> _DESCRIPTION OF THE TASK_: Quote verbatim the stretch of lines from the start of the point visibility records through the line containing "17: (134, 1079)", including both ends.

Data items

————————

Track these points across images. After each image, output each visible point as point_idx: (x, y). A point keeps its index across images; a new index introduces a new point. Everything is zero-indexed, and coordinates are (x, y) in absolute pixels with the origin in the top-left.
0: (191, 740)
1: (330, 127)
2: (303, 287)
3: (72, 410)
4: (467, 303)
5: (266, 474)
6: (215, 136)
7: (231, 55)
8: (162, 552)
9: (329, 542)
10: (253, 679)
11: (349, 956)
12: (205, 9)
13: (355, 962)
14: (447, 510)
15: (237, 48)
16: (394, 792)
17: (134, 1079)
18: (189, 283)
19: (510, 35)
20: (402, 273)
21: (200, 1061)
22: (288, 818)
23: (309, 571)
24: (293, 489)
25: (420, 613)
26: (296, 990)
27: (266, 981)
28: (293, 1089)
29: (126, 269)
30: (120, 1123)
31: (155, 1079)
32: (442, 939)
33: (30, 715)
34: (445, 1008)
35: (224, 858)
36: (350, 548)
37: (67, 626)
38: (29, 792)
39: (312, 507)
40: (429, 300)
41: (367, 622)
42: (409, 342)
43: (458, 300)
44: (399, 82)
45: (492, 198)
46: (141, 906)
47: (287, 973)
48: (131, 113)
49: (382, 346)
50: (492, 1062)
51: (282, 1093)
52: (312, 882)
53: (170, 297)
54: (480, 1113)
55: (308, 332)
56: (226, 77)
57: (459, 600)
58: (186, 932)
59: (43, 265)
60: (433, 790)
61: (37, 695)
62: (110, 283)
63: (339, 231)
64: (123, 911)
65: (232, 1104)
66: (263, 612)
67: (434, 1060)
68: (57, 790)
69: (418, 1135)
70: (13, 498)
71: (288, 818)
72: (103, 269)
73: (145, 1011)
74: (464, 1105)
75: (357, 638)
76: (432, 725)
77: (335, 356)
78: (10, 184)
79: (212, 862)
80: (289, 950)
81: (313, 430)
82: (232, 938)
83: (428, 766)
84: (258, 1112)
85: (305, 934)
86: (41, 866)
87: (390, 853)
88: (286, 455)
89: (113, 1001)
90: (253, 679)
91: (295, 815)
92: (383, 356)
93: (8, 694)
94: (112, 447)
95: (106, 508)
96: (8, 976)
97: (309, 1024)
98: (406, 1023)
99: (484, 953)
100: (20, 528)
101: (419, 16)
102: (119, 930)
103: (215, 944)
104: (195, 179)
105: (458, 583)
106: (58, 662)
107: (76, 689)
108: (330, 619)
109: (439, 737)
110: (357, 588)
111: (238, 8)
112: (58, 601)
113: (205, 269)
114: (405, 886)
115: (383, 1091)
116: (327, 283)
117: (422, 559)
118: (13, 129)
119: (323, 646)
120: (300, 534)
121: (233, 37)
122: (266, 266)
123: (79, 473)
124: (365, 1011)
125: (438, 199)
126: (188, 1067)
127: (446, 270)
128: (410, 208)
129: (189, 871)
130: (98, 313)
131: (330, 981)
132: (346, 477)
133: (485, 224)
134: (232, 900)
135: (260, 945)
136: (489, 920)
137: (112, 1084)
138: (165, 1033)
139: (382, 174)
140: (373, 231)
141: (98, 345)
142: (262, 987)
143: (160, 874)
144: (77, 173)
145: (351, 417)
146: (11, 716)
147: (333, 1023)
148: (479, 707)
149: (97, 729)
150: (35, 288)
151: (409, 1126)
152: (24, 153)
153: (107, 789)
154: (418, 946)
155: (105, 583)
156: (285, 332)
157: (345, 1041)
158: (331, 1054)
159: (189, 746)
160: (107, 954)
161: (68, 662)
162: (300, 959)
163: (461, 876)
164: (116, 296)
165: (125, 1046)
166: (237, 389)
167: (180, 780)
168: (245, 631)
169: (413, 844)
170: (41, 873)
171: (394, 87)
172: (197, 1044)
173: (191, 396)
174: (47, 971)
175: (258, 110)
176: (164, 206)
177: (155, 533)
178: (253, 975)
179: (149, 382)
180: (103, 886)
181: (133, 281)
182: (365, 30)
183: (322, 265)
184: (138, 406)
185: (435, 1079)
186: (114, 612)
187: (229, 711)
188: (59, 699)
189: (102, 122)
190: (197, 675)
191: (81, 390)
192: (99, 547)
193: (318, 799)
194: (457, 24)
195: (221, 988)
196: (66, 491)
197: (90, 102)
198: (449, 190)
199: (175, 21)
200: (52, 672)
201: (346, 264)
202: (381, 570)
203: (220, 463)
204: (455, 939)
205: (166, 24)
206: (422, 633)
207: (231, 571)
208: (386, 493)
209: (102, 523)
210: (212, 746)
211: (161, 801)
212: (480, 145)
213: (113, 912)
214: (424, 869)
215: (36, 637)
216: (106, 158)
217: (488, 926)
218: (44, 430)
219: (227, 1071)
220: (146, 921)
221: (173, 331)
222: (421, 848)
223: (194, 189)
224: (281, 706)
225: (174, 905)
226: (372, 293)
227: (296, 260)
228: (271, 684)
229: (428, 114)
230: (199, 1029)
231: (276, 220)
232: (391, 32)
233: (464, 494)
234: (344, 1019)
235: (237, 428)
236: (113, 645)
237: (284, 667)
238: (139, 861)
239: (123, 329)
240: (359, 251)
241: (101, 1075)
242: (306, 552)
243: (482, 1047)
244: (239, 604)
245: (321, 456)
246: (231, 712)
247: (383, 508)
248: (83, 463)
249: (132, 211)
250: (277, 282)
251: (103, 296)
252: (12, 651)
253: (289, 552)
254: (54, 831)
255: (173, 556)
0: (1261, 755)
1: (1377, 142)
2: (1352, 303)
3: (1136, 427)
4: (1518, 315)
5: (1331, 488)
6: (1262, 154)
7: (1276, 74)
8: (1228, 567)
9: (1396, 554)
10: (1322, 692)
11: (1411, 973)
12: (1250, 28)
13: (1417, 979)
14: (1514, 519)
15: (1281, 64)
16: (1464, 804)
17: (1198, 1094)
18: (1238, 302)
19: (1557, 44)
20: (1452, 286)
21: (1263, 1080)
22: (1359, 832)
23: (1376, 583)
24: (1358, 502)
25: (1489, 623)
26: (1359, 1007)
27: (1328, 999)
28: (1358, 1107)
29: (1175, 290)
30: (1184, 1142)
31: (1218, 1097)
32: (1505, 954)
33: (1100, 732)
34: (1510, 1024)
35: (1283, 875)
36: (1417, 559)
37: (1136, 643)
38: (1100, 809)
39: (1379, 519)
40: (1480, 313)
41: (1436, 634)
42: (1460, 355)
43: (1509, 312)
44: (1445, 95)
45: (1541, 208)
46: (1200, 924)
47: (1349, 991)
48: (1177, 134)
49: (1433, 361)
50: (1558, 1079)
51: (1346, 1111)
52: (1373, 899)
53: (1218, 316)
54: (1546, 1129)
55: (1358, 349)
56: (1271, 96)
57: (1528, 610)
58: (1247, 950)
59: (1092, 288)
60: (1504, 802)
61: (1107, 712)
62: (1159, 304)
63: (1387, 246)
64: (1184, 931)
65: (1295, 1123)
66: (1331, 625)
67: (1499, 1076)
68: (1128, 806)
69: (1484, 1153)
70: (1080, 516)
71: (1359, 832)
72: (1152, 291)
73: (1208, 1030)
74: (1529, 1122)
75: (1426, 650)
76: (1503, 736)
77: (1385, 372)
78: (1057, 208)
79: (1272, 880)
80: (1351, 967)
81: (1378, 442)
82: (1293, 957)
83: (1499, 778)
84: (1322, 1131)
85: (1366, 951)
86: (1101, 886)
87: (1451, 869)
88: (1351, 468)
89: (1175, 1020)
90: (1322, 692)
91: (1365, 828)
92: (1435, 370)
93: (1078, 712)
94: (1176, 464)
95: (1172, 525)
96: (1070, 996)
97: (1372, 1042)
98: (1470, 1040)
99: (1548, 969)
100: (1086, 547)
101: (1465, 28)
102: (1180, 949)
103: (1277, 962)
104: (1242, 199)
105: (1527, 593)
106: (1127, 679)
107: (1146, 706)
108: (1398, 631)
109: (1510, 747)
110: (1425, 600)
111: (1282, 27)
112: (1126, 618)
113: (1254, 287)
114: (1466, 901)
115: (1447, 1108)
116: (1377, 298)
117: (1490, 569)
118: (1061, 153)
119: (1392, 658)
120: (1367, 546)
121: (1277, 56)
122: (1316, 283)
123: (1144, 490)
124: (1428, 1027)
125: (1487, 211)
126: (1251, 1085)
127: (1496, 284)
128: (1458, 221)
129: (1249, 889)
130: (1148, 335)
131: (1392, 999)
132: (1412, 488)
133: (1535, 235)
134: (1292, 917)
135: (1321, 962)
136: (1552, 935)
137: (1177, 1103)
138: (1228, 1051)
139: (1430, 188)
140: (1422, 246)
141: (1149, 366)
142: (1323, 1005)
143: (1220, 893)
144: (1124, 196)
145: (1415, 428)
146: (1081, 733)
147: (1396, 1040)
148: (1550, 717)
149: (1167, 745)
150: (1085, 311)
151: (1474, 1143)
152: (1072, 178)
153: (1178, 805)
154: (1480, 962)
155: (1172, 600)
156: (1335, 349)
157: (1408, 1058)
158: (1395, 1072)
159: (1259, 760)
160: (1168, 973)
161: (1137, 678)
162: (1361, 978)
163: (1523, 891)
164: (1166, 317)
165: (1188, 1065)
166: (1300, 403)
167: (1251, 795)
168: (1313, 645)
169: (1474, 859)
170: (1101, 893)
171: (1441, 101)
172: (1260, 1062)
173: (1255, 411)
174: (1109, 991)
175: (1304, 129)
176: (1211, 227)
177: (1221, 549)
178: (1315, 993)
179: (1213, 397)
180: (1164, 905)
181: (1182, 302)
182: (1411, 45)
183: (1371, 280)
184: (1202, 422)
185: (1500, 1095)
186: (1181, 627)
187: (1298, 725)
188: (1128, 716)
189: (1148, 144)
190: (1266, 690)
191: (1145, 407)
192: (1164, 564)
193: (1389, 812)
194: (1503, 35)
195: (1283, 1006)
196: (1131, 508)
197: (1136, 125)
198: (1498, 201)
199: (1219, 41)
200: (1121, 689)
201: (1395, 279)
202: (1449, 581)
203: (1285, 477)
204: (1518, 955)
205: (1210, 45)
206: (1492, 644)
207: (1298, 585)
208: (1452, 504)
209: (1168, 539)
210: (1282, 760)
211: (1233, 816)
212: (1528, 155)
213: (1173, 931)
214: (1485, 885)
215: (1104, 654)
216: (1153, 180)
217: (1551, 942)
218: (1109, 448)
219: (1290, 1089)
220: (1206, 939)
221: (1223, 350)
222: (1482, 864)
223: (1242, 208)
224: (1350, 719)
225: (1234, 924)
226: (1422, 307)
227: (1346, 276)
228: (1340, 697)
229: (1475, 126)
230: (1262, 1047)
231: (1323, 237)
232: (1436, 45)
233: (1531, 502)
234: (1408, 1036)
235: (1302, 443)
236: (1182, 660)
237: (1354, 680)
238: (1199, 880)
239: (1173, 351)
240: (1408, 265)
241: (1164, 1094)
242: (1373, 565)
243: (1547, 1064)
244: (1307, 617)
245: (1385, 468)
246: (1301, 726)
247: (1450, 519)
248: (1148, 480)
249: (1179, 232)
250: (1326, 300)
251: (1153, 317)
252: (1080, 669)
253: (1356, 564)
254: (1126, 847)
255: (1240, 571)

————————

> _WRITTEN RESPONSE_:
Track these points across images. After each image, output each visible point as point_idx: (x, y). A point keeps its index across images; a new index introduces a new point. Everything is zero-indexed, and coordinates are (x, y) in absolute pixels with the origin in the top-left.
0: (191, 740)
1: (330, 127)
2: (303, 287)
3: (72, 410)
4: (467, 303)
5: (266, 474)
6: (215, 136)
7: (231, 55)
8: (162, 552)
9: (329, 542)
10: (253, 679)
11: (349, 956)
12: (205, 9)
13: (355, 962)
14: (447, 510)
15: (237, 48)
16: (394, 792)
17: (134, 1079)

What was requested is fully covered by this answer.